Write out exactly the lines between the line containing "See the attached" and the line containing "mask necrosis or debris", including both of those lines, and nothing more.

__SUPPLIED MATERIAL__.
· · ·
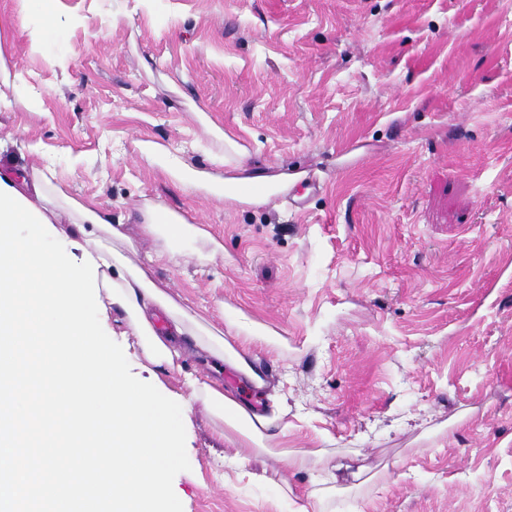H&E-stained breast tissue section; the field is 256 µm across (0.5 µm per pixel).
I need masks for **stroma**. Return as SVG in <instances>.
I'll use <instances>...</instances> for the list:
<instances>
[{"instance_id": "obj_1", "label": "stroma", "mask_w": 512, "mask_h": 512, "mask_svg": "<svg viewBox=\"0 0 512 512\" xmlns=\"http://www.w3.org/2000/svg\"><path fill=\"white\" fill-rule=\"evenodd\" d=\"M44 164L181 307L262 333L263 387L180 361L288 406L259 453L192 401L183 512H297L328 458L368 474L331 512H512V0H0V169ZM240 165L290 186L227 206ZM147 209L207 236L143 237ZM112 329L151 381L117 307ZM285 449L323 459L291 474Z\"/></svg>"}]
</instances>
· · ·
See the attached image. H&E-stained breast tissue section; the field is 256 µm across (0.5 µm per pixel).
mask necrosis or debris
· · ·
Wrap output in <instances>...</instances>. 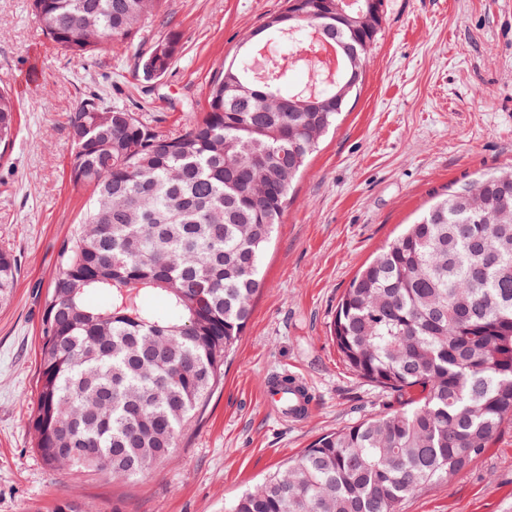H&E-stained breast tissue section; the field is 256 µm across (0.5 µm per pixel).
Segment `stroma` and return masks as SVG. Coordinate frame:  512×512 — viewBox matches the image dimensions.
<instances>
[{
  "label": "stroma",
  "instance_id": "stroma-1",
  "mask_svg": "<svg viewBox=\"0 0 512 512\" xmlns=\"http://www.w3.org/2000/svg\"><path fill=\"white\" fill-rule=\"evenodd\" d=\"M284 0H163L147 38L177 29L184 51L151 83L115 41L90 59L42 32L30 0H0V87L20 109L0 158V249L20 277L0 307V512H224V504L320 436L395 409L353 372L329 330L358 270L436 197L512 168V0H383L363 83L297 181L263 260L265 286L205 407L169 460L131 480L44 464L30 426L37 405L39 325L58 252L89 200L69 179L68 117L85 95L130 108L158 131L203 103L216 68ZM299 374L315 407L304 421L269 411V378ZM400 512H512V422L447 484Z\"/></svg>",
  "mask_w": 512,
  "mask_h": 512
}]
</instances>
· · ·
__SOLUTION__.
See the attached image. H&E-stained breast tissue section; the field is 256 µm across (0.5 µm per pixel).
mask necrosis or debris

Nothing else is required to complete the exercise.